• **WHAT TO WORK ON**
Your answer must hold only the lines below from the line containing "yellow toothbrush [543,139,630,152]" through the line containing "black button [730,209,787,238]", each reproduced exactly.

• **DATA TO USE**
◆ ◆ ◆ ◆

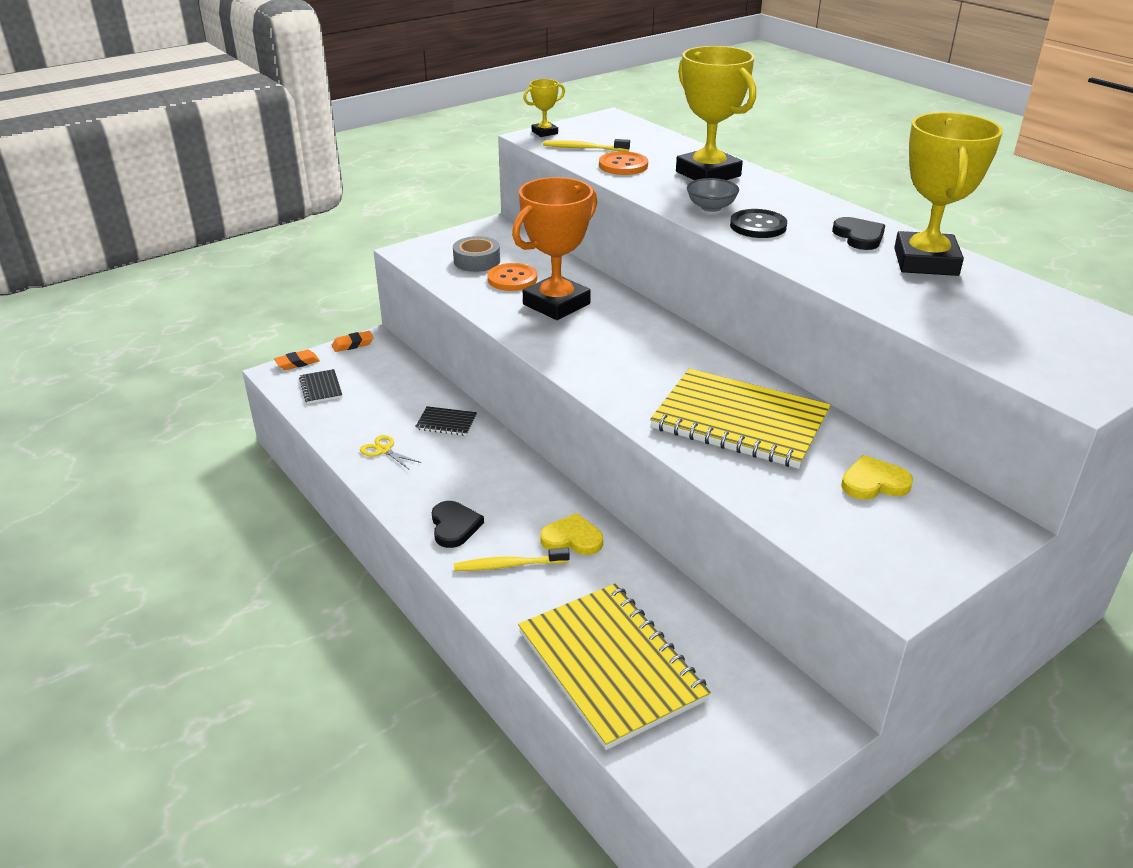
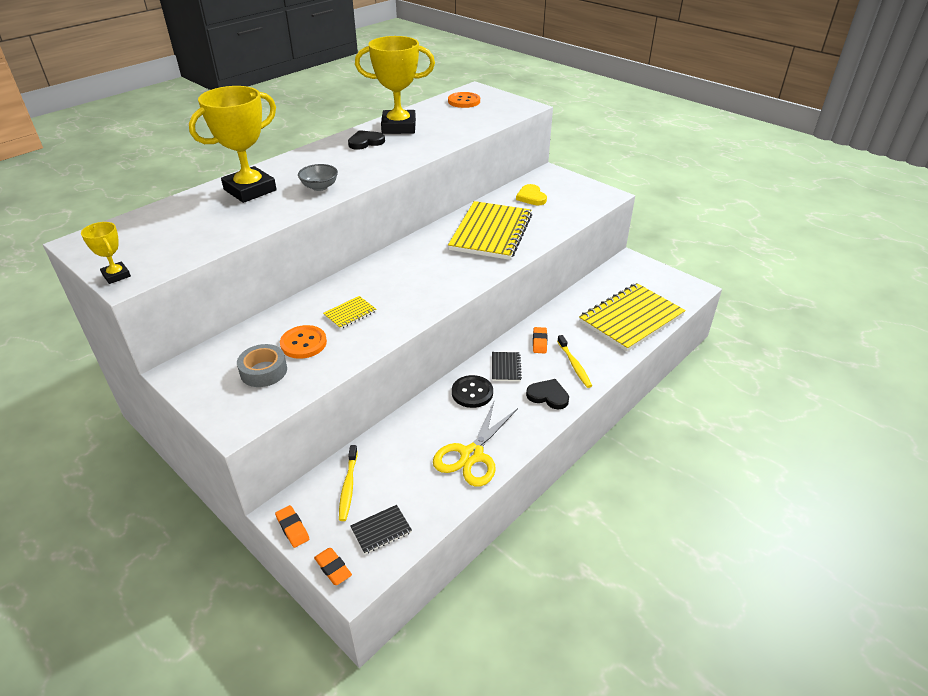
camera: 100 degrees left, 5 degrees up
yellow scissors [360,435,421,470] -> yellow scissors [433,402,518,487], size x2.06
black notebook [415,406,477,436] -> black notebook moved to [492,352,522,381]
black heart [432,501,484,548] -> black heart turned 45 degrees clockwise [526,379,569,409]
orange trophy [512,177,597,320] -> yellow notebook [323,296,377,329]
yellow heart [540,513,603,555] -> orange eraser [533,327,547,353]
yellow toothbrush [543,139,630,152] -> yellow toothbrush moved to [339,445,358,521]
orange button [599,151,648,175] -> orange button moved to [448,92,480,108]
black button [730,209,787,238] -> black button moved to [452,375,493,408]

◆ ◆ ◆ ◆

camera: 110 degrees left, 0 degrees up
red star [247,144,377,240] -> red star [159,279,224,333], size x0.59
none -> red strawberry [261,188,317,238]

◆ ◆ ◆ ◆

• **ANSWER TO THIS TASK**
yellow toothbrush [543,139,630,152] -> yellow toothbrush moved to [339,445,358,521]
orange button [599,151,648,175] -> orange button moved to [448,92,480,108]
black button [730,209,787,238] -> black button moved to [452,375,493,408]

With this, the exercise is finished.